Scene difference descriptions
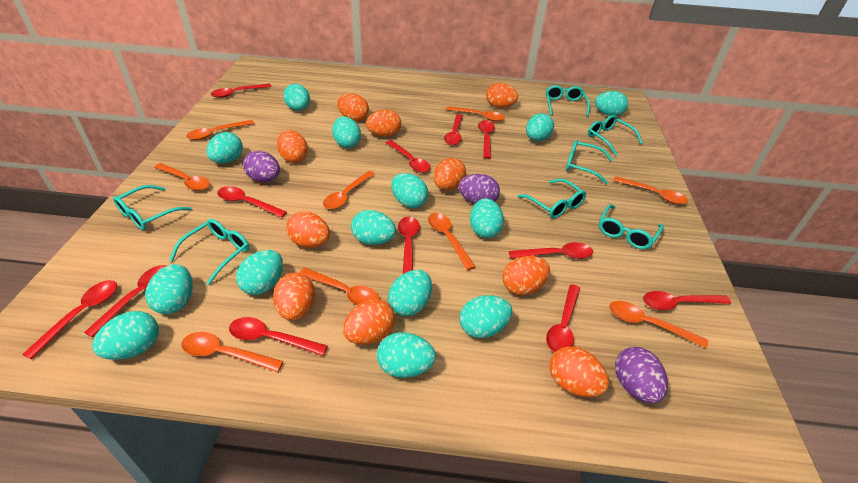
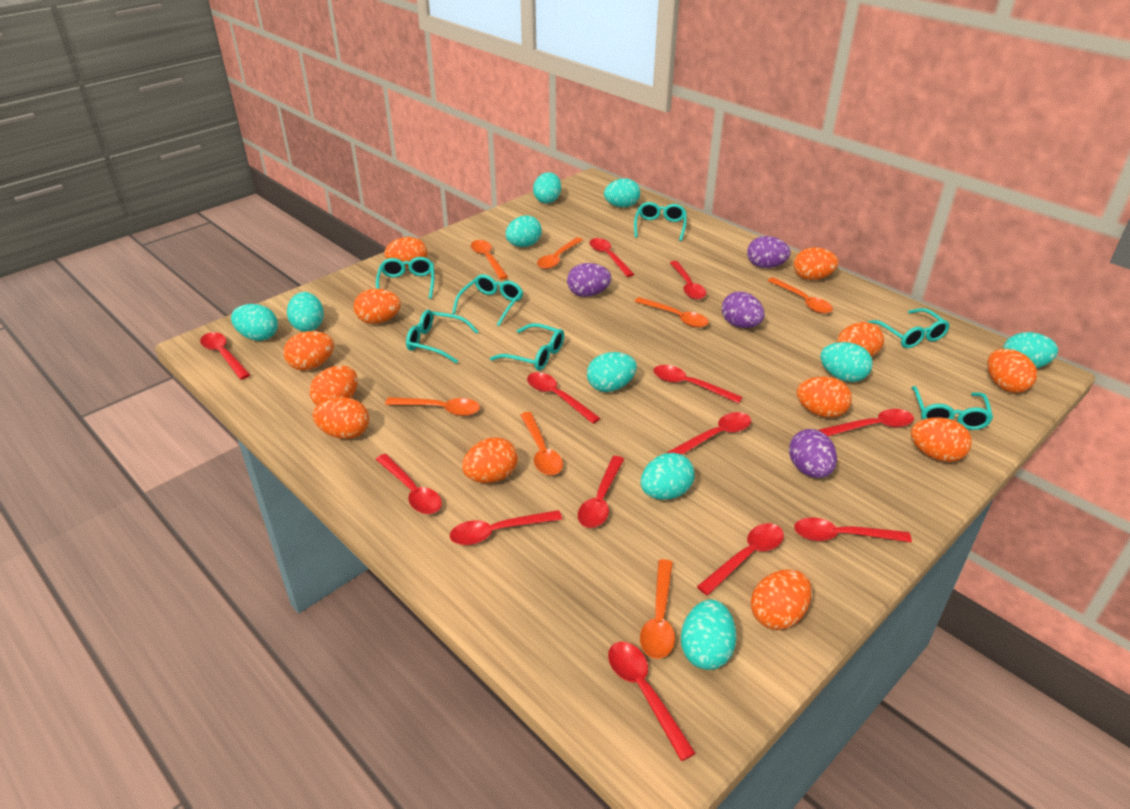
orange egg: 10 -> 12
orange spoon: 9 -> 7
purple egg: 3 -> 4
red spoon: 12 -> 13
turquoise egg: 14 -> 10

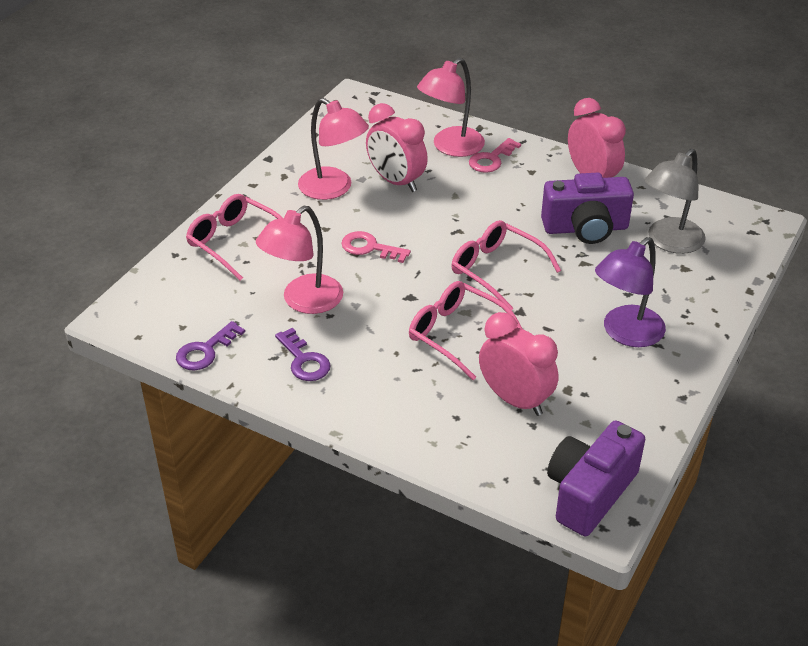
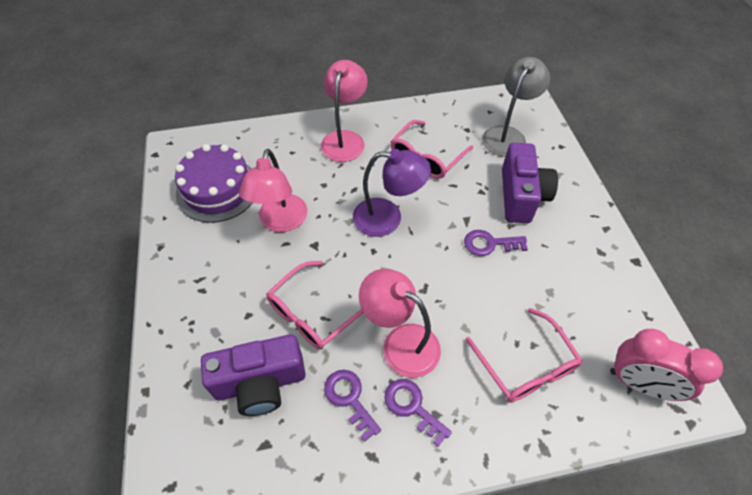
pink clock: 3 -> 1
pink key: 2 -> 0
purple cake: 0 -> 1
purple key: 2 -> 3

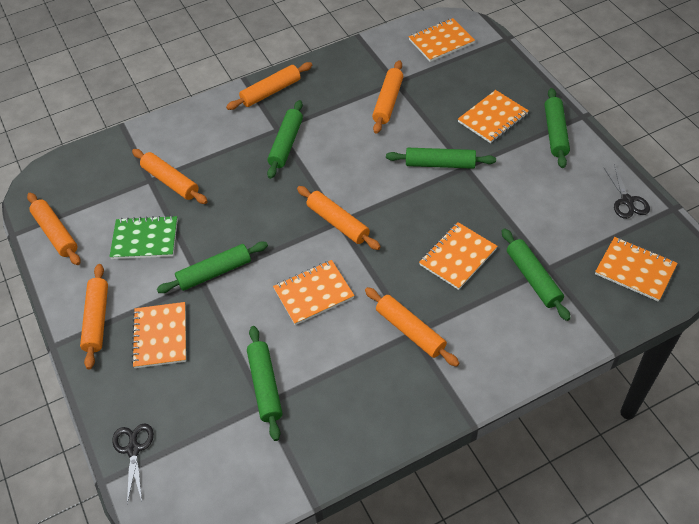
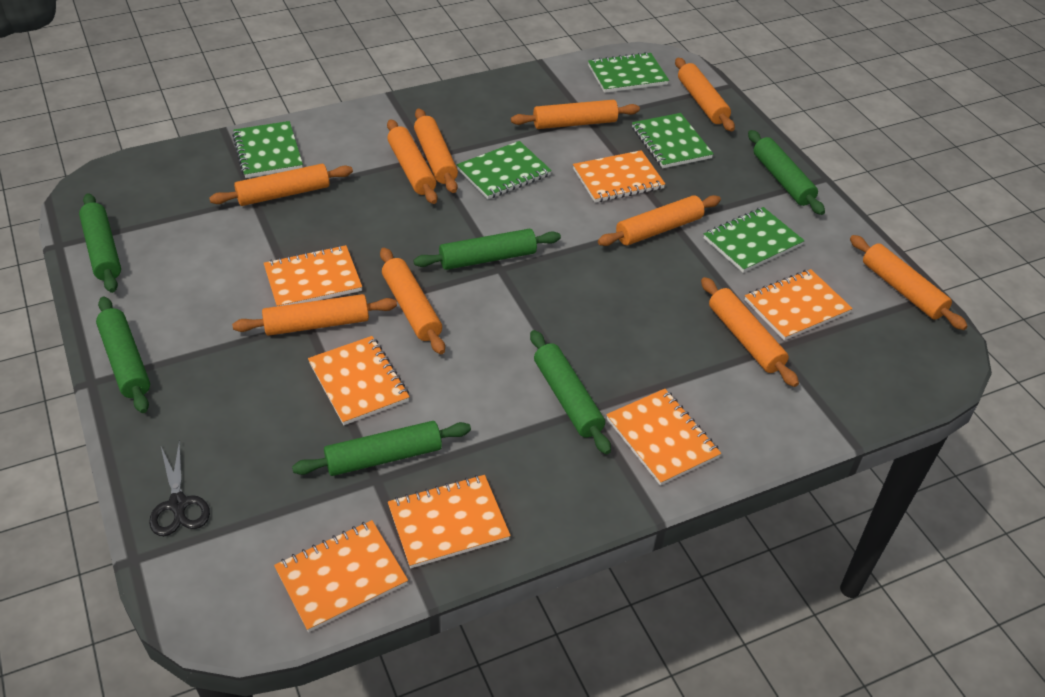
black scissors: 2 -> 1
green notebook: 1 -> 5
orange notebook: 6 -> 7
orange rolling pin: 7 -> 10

> _Task goal_
The answer should consist of every line above in which "purple" appears.

> _Task result_
purple egg: 3 -> 4
purple cake: 0 -> 1
purple key: 2 -> 3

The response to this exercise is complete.